» Exercise aim:
The expected output is exactly the lines below, starting at the line with "replace,vase/violet,(159 335 210" and ending at the line with "delete,toupie/noir,(380 199 446", both included; no other line belongs in it.

» Input data:
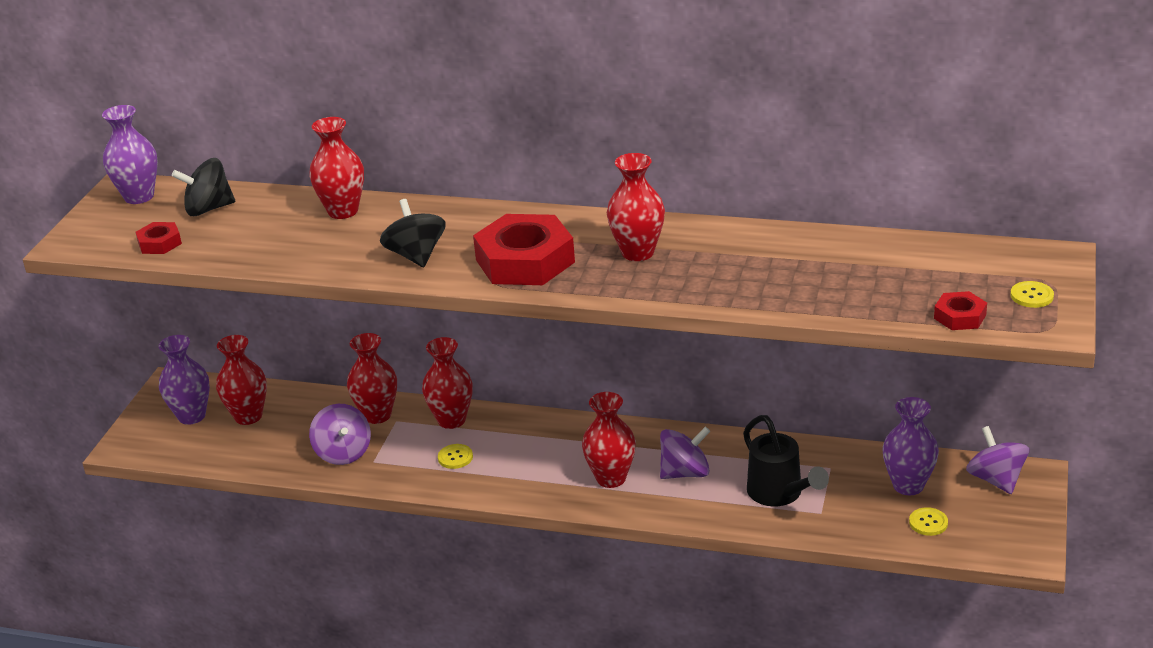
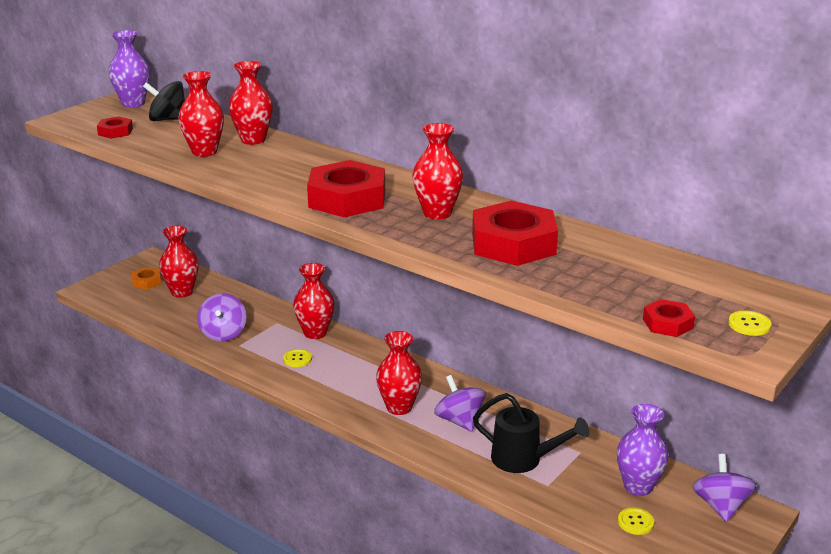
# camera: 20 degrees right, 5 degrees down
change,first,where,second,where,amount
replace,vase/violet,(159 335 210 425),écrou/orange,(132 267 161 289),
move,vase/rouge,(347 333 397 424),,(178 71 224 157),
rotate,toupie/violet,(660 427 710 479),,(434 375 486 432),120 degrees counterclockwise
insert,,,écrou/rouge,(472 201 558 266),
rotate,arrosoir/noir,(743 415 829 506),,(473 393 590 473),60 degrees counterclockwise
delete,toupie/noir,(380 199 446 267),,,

---

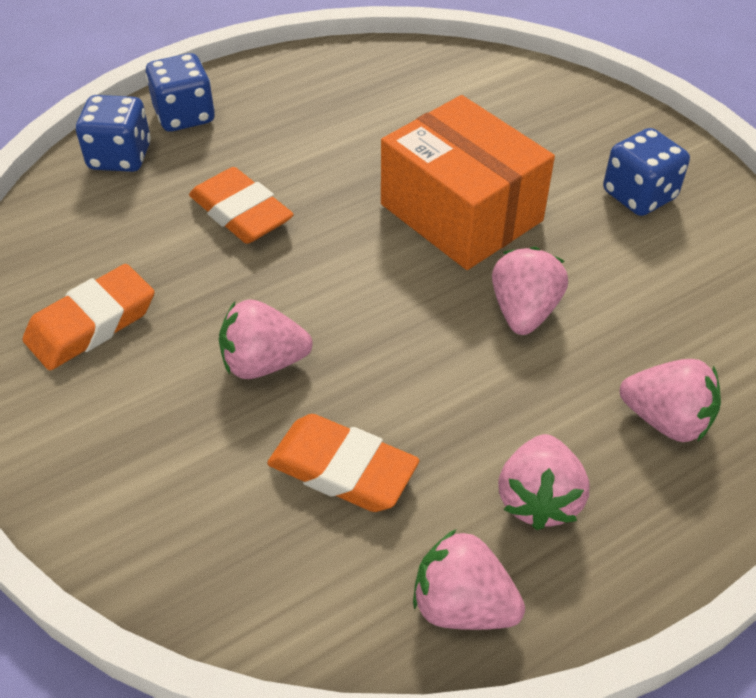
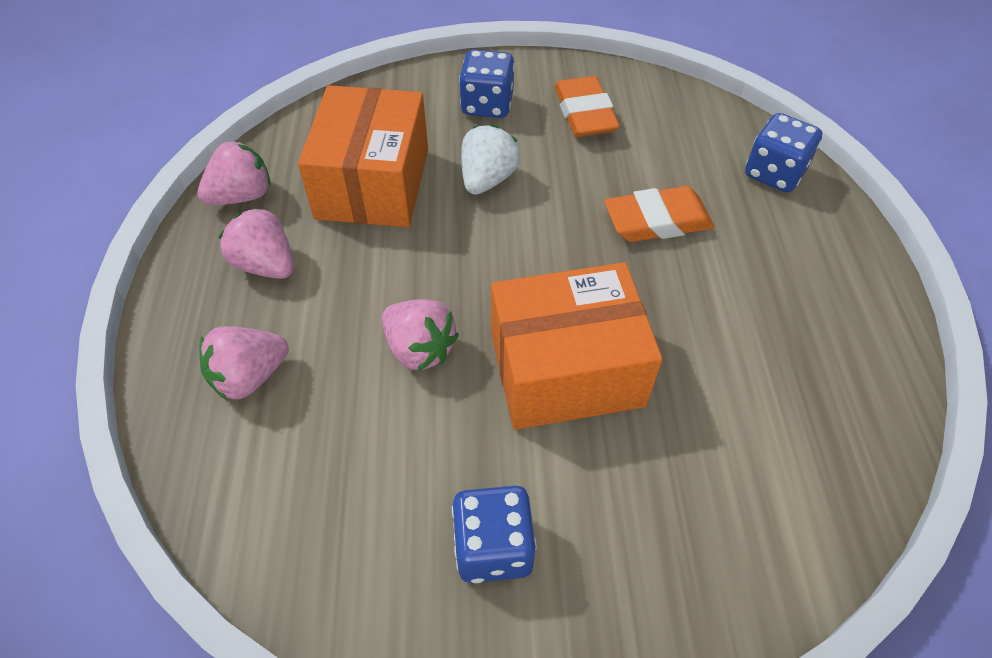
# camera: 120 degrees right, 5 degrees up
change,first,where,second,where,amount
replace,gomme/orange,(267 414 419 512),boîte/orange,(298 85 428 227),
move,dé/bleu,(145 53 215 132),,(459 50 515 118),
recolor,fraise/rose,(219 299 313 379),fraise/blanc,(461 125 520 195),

» Response area:
replace,vase/violet,(159 335 210 425),écrou/orange,(132 267 161 289),
move,vase/rouge,(347 333 397 424),,(178 71 224 157),
rotate,toupie/violet,(660 427 710 479),,(434 375 486 432),120 degrees counterclockwise
insert,,,écrou/rouge,(472 201 558 266),
rotate,arrosoir/noir,(743 415 829 506),,(473 393 590 473),60 degrees counterclockwise
delete,toupie/noir,(380 199 446 267),,,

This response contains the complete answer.